### DATA PROVIDED
:::::

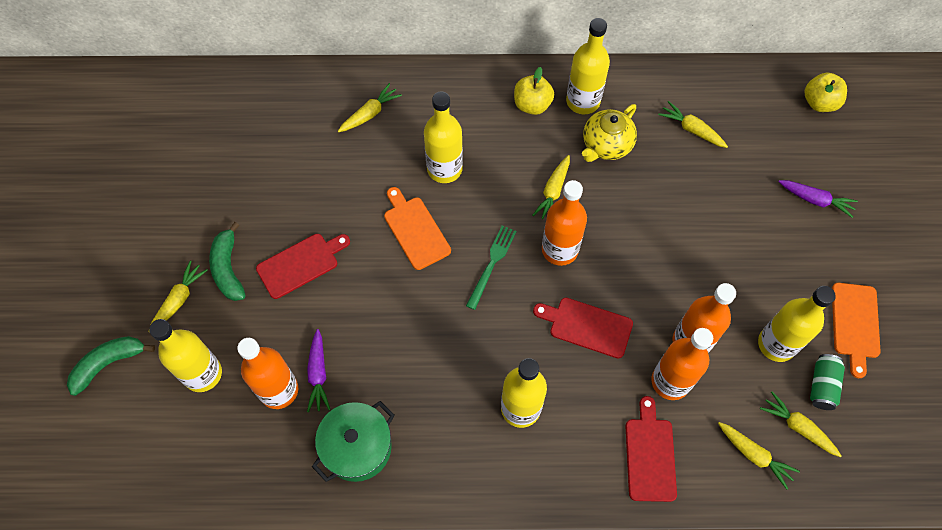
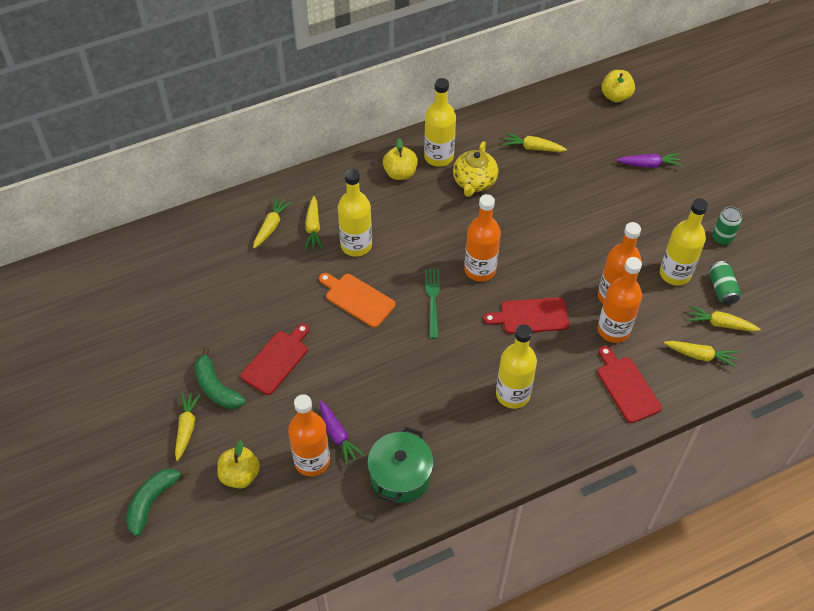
camera: 25 degrees left, 10 degrees down
(203, 374) = (240, 475): yellow bottle -> yellow apple
(553, 191) = (451, 230): yellow carrot -> yellow carrot (313, 228)
(855, 324) = (722, 238): orange cutting board -> green can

:::::

Please print the data above once more, exactly as it appears, with no pictures.

### ANSWER FOR THIS EXERCISE
camera: 25 degrees left, 10 degrees down
(203, 374) = (240, 475): yellow bottle -> yellow apple
(553, 191) = (451, 230): yellow carrot -> yellow carrot (313, 228)
(855, 324) = (722, 238): orange cutting board -> green can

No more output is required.